### ABOUT THIS EXERCISE
Retype only what runs from the first line of the records to the line with "none -> brown brick G4:I5 level 1", inclusive, and no pictures.

### LISTED RECORDS
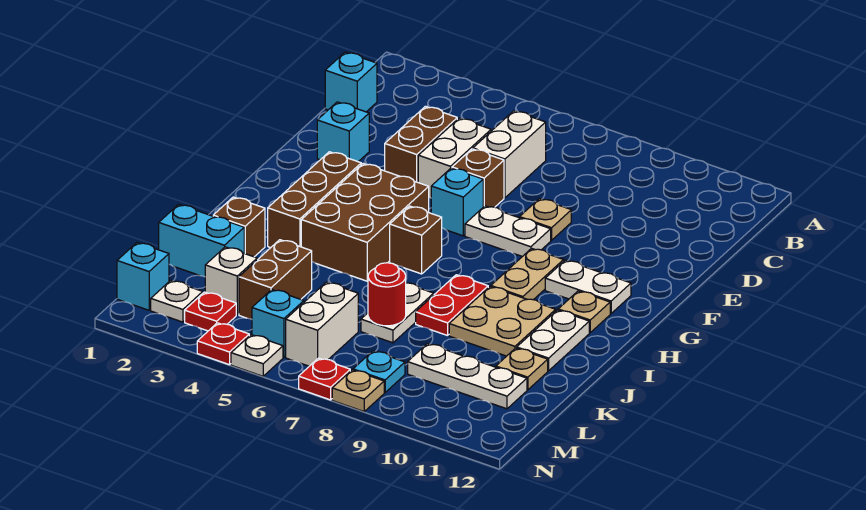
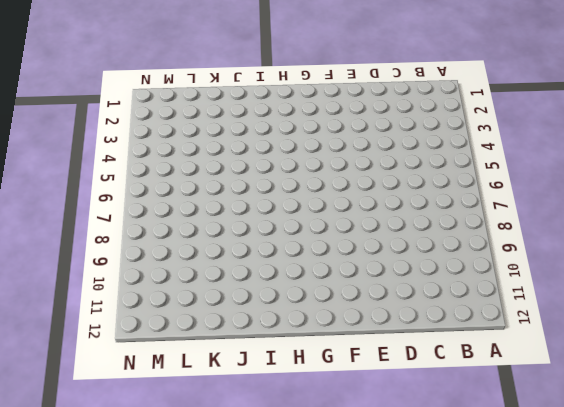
none -> cyan brick C1 level 1
none -> white brick C6:D6 level 1
none -> brown brick D4:E4 level 1
none -> white brick D5:E5 level 1

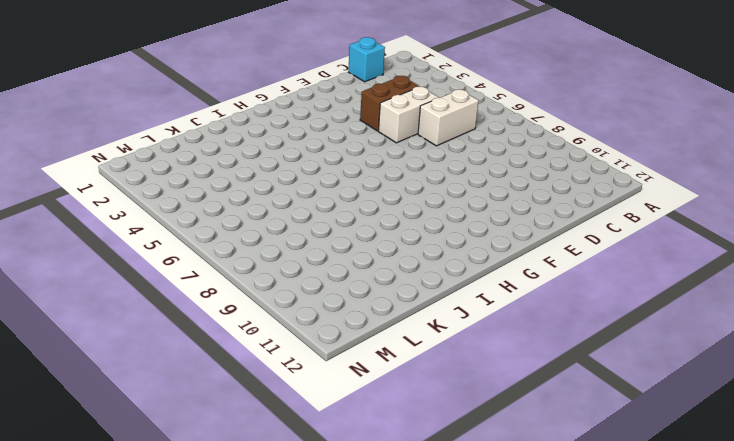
none -> cyan brick E2 level 1
none -> brown brick E6 level 1
none -> tan plate E8 level 1
none -> cyan brick F6 level 1

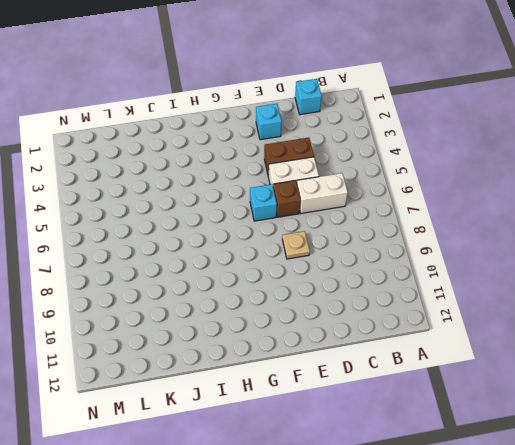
none -> white plate F7:F8 level 1
none -> brown brick G3:I3 level 1
none -> brown brick G4:I5 level 1
none -> tan plate G9:H9 level 1

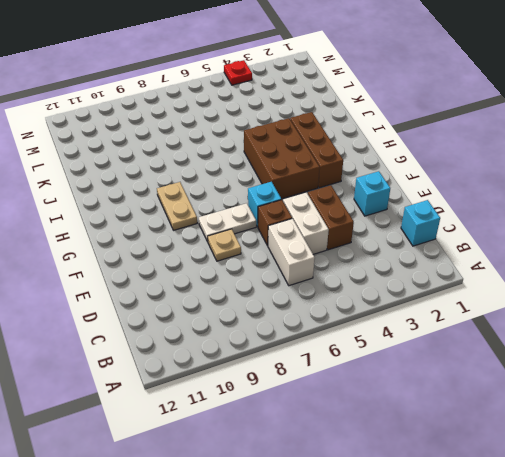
none -> white plate G10:G11 level 1
none -> brown brick H6 level 1
none -> tan plate H11 level 1
none -> red plate I8:J8 level 1

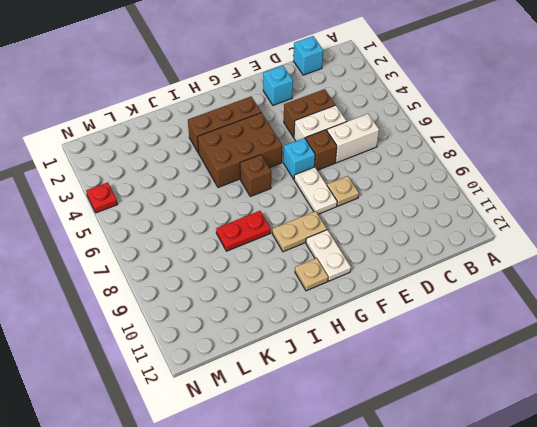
none -> tan plate I9:J10 level 1
none -> white plate I11:J11 level 1
none -> brown brick J2 level 1
none -> white plate J7:K7 level 1

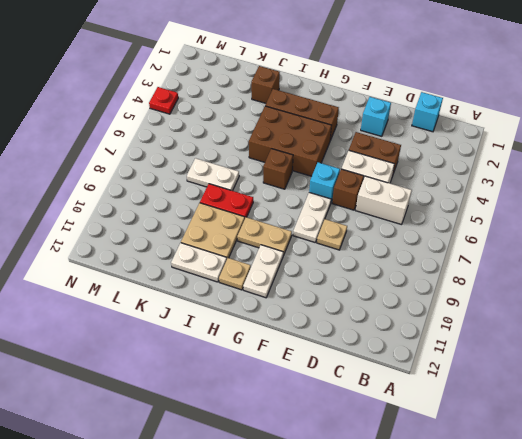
none -> cyan brick K1:K2 level 1
none -> brown brick K4:L4 level 1
none -> tan plate K11 level 1
none -> white brick L3 level 1

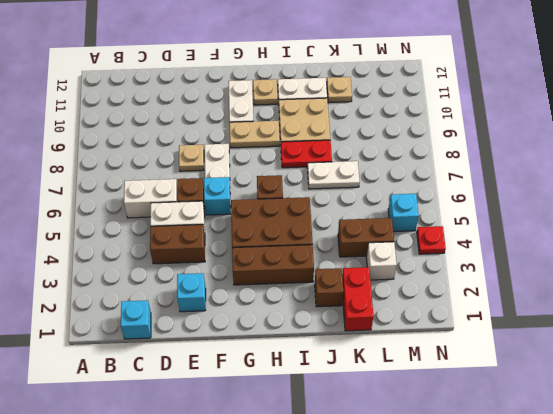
red brick K1:K2 level 1 -> cyan brick K1:K2 level 1
none -> white brick L6:M6 level 1
none -> white plate L9:L11 level 1
none -> cyan brick M1 level 1
none -> white plate M2 level 1

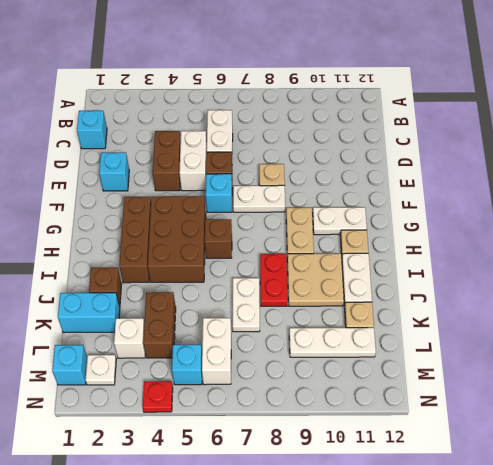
none -> red plate M3 level 1
none -> cyan plate M8 level 1
none -> white plate N5 level 1
none -> red plate N7 level 1

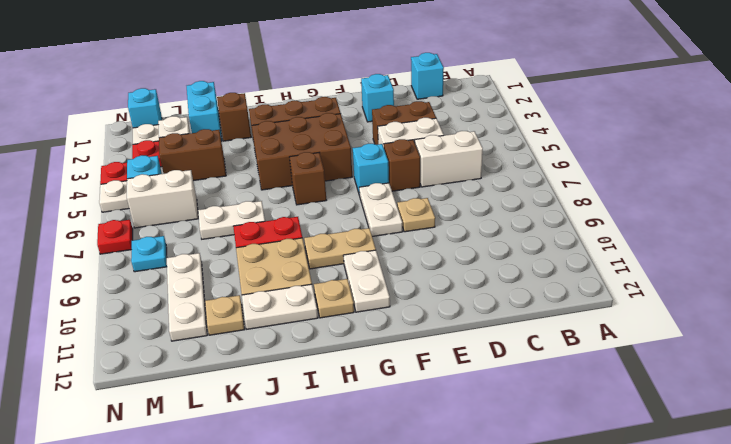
none -> tan plate N8 level 1
none -> red round brick K7 level 2

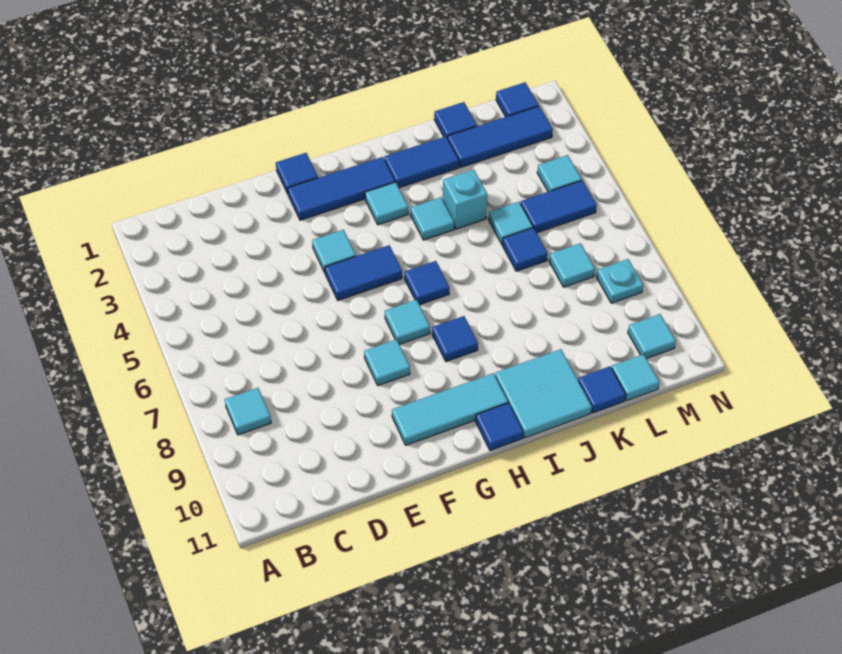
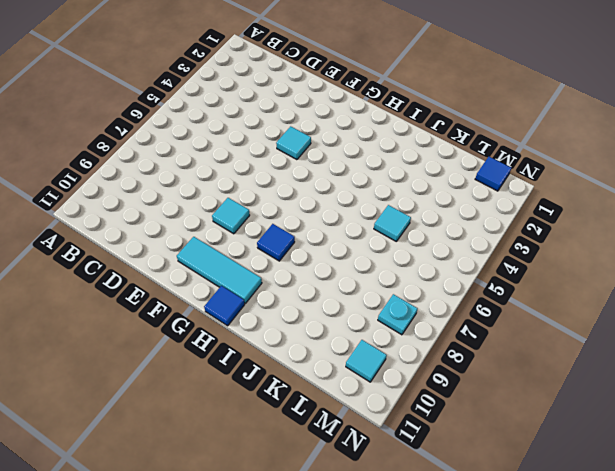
none -> cyan tile B8 level 1
none -> blue tile F1 level 1
none -> blue tile F2:H2 level 1

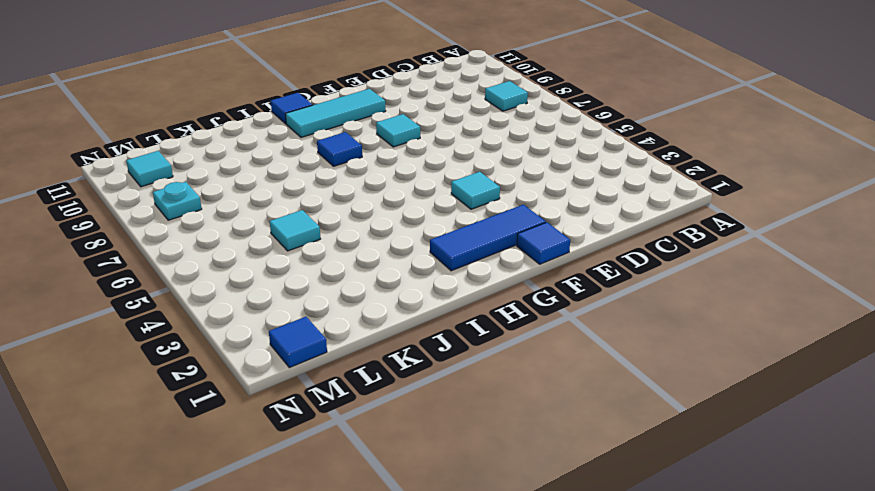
none -> blue tile F5:G5 level 1
none -> cyan tile G7 level 1
none -> cyan tile H3 level 1

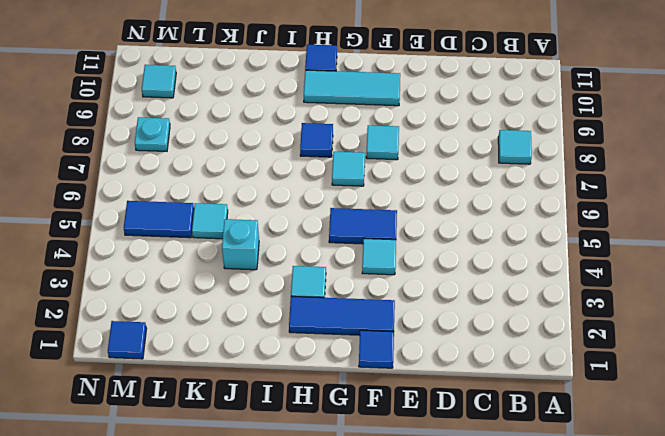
none -> blue tile H6 level 1
none -> blue tile I2:J2 level 1
none -> cyan tile I4 level 1

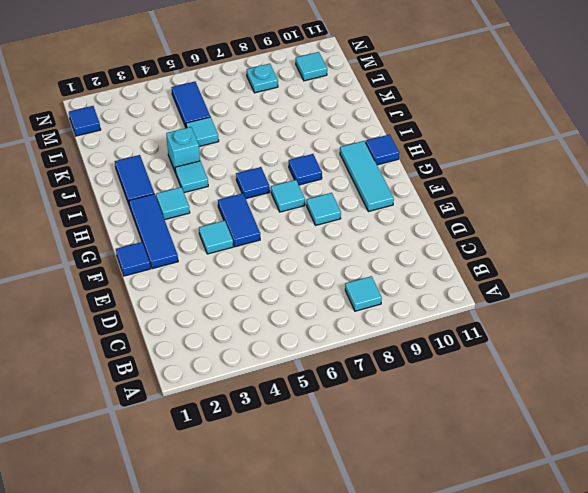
none -> cyan tile I10:J11 level 1
none -> blue tile K1 level 1
none -> blue tile K2:M2 level 1

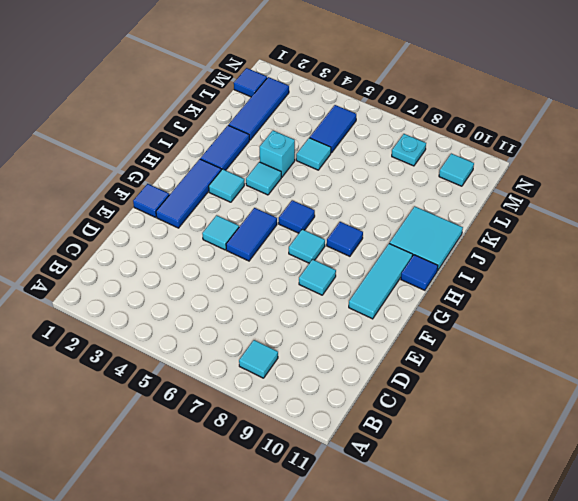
none -> blue tile K1 level 1
none -> blue tile K6 level 1
none -> blue tile K11 level 1

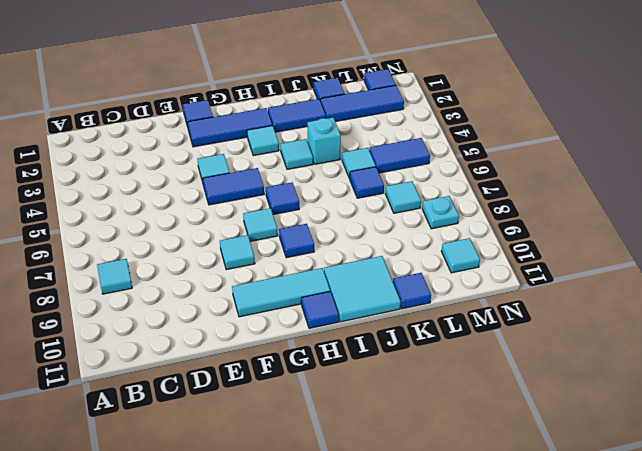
none -> cyan tile L11 level 1
none -> cyan tile M4 level 1

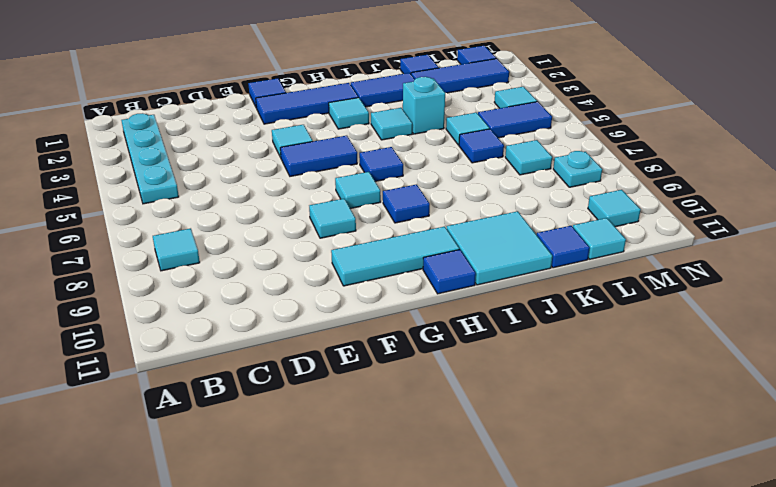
cyan plate B2:B5 level 1 -> none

### SOLUTION FOR THIS PROBLEM
none -> cyan brick C1 level 1
none -> white brick C6:D6 level 1
none -> brown brick D4:E4 level 1
none -> white brick D5:E5 level 1

none -> cyan brick E2 level 1
none -> brown brick E6 level 1
none -> tan plate E8 level 1
none -> cyan brick F6 level 1

none -> white plate F7:F8 level 1
none -> brown brick G3:I3 level 1
none -> brown brick G4:I5 level 1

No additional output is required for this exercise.